> _YOUR INSTRUCTIONS_
Print the records exactly. Miss nothing.

> _WORKING DATA_
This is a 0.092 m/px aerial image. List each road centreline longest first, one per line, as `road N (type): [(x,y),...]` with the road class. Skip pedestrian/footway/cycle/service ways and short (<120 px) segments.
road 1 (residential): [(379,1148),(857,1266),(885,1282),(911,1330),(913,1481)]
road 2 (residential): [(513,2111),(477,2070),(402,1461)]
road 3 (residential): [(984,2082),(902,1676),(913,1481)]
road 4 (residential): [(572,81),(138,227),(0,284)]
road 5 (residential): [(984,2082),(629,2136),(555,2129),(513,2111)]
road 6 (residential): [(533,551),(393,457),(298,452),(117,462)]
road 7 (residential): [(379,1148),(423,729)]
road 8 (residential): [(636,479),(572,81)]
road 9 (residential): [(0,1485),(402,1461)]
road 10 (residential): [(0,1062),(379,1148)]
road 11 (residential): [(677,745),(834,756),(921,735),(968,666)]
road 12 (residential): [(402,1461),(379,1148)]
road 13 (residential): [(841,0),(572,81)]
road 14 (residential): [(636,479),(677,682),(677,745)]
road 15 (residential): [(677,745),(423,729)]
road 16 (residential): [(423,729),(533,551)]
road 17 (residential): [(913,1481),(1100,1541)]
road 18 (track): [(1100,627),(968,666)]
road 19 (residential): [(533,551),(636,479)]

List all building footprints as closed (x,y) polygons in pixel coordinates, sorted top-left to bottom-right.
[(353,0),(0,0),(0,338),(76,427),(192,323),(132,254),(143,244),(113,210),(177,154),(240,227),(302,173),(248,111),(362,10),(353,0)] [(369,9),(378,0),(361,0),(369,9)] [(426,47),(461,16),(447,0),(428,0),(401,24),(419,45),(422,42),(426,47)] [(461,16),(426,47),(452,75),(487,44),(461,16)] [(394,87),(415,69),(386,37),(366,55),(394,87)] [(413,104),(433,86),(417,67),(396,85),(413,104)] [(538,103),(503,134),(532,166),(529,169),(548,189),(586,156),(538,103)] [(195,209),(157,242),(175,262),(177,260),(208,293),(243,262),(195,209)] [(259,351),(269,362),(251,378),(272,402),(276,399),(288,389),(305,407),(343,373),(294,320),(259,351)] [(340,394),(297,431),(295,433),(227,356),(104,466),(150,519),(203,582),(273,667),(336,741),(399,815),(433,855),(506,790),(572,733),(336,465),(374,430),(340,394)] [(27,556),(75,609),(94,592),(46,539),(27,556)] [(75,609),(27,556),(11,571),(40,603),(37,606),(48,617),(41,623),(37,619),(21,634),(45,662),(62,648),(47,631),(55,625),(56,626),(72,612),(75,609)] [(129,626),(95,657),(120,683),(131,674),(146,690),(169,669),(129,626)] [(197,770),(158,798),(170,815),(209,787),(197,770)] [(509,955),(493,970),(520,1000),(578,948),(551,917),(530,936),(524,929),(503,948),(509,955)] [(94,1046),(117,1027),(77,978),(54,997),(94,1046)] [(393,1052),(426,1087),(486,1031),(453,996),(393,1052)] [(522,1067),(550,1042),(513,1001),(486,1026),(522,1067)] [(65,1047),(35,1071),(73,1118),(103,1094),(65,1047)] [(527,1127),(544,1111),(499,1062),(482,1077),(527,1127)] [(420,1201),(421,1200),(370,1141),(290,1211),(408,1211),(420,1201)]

> _ANSWER FOR THE TASK_
This is a 0.092 m/px aerial image. List each road centreline longest first, one per line, as `road N (type): [(x,y),...]` with the road class. Skip pedestrian/footway/cycle/service ways and short (<120 px) segments.
road 1 (residential): [(379,1148),(857,1266),(885,1282),(911,1330),(913,1481)]
road 2 (residential): [(513,2111),(477,2070),(402,1461)]
road 3 (residential): [(984,2082),(902,1676),(913,1481)]
road 4 (residential): [(572,81),(138,227),(0,284)]
road 5 (residential): [(984,2082),(629,2136),(555,2129),(513,2111)]
road 6 (residential): [(533,551),(393,457),(298,452),(117,462)]
road 7 (residential): [(379,1148),(423,729)]
road 8 (residential): [(636,479),(572,81)]
road 9 (residential): [(0,1485),(402,1461)]
road 10 (residential): [(0,1062),(379,1148)]
road 11 (residential): [(677,745),(834,756),(921,735),(968,666)]
road 12 (residential): [(402,1461),(379,1148)]
road 13 (residential): [(841,0),(572,81)]
road 14 (residential): [(636,479),(677,682),(677,745)]
road 15 (residential): [(677,745),(423,729)]
road 16 (residential): [(423,729),(533,551)]
road 17 (residential): [(913,1481),(1100,1541)]
road 18 (track): [(1100,627),(968,666)]
road 19 (residential): [(533,551),(636,479)]

List all building footprints as closed (x,y) polygons in pixel coordinates, sorted top-left to bottom-right.
[(353,0),(0,0),(0,338),(76,427),(192,323),(132,254),(143,244),(113,210),(177,154),(240,227),(302,173),(248,111),(362,10),(353,0)] [(369,9),(378,0),(361,0),(369,9)] [(426,47),(461,16),(447,0),(428,0),(401,24),(419,45),(422,42),(426,47)] [(461,16),(426,47),(452,75),(487,44),(461,16)] [(394,87),(415,69),(386,37),(366,55),(394,87)] [(413,104),(433,86),(417,67),(396,85),(413,104)] [(538,103),(503,134),(532,166),(529,169),(548,189),(586,156),(538,103)] [(195,209),(157,242),(175,262),(177,260),(208,293),(243,262),(195,209)] [(259,351),(269,362),(251,378),(272,402),(276,399),(288,389),(305,407),(343,373),(294,320),(259,351)] [(340,394),(297,431),(295,433),(227,356),(104,466),(150,519),(203,582),(273,667),(336,741),(399,815),(433,855),(506,790),(572,733),(336,465),(374,430),(340,394)] [(27,556),(75,609),(94,592),(46,539),(27,556)] [(75,609),(27,556),(11,571),(40,603),(37,606),(48,617),(41,623),(37,619),(21,634),(45,662),(62,648),(47,631),(55,625),(56,626),(72,612),(75,609)] [(129,626),(95,657),(120,683),(131,674),(146,690),(169,669),(129,626)] [(197,770),(158,798),(170,815),(209,787),(197,770)] [(509,955),(493,970),(520,1000),(578,948),(551,917),(530,936),(524,929),(503,948),(509,955)] [(94,1046),(117,1027),(77,978),(54,997),(94,1046)] [(393,1052),(426,1087),(486,1031),(453,996),(393,1052)] [(522,1067),(550,1042),(513,1001),(486,1026),(522,1067)] [(65,1047),(35,1071),(73,1118),(103,1094),(65,1047)] [(527,1127),(544,1111),(499,1062),(482,1077),(527,1127)] [(420,1201),(421,1200),(370,1141),(290,1211),(408,1211),(420,1201)]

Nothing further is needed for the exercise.